Source data
——————————
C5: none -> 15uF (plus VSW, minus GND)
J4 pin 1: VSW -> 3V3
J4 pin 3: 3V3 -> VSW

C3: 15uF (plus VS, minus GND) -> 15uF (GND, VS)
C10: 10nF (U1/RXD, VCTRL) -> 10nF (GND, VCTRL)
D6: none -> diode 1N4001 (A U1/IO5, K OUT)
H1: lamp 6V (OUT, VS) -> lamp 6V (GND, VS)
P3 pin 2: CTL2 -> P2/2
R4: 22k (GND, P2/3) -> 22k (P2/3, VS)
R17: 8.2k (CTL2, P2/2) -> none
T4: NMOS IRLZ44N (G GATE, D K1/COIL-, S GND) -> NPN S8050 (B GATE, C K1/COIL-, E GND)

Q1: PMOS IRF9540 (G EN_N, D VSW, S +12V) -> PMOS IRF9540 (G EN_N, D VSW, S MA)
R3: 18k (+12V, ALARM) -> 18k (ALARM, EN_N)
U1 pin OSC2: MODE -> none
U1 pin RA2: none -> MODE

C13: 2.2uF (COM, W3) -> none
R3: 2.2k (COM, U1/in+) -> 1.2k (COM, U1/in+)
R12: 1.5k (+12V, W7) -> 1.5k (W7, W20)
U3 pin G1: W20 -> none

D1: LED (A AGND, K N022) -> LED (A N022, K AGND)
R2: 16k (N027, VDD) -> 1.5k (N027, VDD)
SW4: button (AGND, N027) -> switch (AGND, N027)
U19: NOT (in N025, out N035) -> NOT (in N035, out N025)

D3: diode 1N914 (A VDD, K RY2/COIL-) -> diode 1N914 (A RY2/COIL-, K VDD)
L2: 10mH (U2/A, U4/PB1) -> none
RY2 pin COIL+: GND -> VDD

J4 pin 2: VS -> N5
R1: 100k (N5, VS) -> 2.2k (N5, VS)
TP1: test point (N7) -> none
——————————
Aim of the exercise
In the listing above, find the line that contains "R12: 1.5k (+12V, W7) -> 1.5k (W7, W20)". Write it out exactly, along with each line after it up to and including the last.

Task answer
R12: 1.5k (+12V, W7) -> 1.5k (W7, W20)
U3 pin G1: W20 -> none

D1: LED (A AGND, K N022) -> LED (A N022, K AGND)
R2: 16k (N027, VDD) -> 1.5k (N027, VDD)
SW4: button (AGND, N027) -> switch (AGND, N027)
U19: NOT (in N025, out N035) -> NOT (in N035, out N025)

D3: diode 1N914 (A VDD, K RY2/COIL-) -> diode 1N914 (A RY2/COIL-, K VDD)
L2: 10mH (U2/A, U4/PB1) -> none
RY2 pin COIL+: GND -> VDD

J4 pin 2: VS -> N5
R1: 100k (N5, VS) -> 2.2k (N5, VS)
TP1: test point (N7) -> none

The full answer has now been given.